The data =
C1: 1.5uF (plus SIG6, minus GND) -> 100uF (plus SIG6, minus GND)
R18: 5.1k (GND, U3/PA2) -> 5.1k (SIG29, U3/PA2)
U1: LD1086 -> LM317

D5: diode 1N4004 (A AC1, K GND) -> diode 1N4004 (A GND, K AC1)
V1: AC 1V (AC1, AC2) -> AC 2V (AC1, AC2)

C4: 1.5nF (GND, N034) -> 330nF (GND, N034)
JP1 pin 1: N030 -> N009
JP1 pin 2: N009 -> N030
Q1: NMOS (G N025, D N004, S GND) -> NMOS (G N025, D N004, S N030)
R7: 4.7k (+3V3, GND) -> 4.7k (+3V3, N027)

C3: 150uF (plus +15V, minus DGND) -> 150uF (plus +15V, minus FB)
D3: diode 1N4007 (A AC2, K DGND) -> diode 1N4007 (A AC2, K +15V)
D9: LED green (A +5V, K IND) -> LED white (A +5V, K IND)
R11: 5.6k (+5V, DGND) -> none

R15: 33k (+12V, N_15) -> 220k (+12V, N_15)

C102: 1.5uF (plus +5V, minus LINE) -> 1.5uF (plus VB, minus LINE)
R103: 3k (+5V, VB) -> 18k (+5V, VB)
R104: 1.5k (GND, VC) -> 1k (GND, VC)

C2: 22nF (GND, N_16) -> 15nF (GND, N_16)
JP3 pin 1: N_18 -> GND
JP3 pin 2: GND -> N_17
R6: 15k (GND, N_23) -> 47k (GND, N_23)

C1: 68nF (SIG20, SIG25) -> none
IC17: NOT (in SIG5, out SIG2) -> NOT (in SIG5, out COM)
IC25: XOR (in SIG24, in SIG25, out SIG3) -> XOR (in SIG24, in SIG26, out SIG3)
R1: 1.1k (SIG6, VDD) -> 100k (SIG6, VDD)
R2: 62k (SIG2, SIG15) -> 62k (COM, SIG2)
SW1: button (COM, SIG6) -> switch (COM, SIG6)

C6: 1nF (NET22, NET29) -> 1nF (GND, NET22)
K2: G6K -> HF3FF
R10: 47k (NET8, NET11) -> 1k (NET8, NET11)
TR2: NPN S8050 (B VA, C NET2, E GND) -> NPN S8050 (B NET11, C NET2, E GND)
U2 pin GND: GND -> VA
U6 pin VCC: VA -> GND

Your assignment =
Each line of the material must be restated exactly.

Finished exercise =
C1: 1.5uF (plus SIG6, minus GND) -> 100uF (plus SIG6, minus GND)
R18: 5.1k (GND, U3/PA2) -> 5.1k (SIG29, U3/PA2)
U1: LD1086 -> LM317

D5: diode 1N4004 (A AC1, K GND) -> diode 1N4004 (A GND, K AC1)
V1: AC 1V (AC1, AC2) -> AC 2V (AC1, AC2)

C4: 1.5nF (GND, N034) -> 330nF (GND, N034)
JP1 pin 1: N030 -> N009
JP1 pin 2: N009 -> N030
Q1: NMOS (G N025, D N004, S GND) -> NMOS (G N025, D N004, S N030)
R7: 4.7k (+3V3, GND) -> 4.7k (+3V3, N027)

C3: 150uF (plus +15V, minus DGND) -> 150uF (plus +15V, minus FB)
D3: diode 1N4007 (A AC2, K DGND) -> diode 1N4007 (A AC2, K +15V)
D9: LED green (A +5V, K IND) -> LED white (A +5V, K IND)
R11: 5.6k (+5V, DGND) -> none

R15: 33k (+12V, N_15) -> 220k (+12V, N_15)

C102: 1.5uF (plus +5V, minus LINE) -> 1.5uF (plus VB, minus LINE)
R103: 3k (+5V, VB) -> 18k (+5V, VB)
R104: 1.5k (GND, VC) -> 1k (GND, VC)

C2: 22nF (GND, N_16) -> 15nF (GND, N_16)
JP3 pin 1: N_18 -> GND
JP3 pin 2: GND -> N_17
R6: 15k (GND, N_23) -> 47k (GND, N_23)

C1: 68nF (SIG20, SIG25) -> none
IC17: NOT (in SIG5, out SIG2) -> NOT (in SIG5, out COM)
IC25: XOR (in SIG24, in SIG25, out SIG3) -> XOR (in SIG24, in SIG26, out SIG3)
R1: 1.1k (SIG6, VDD) -> 100k (SIG6, VDD)
R2: 62k (SIG2, SIG15) -> 62k (COM, SIG2)
SW1: button (COM, SIG6) -> switch (COM, SIG6)

C6: 1nF (NET22, NET29) -> 1nF (GND, NET22)
K2: G6K -> HF3FF
R10: 47k (NET8, NET11) -> 1k (NET8, NET11)
TR2: NPN S8050 (B VA, C NET2, E GND) -> NPN S8050 (B NET11, C NET2, E GND)
U2 pin GND: GND -> VA
U6 pin VCC: VA -> GND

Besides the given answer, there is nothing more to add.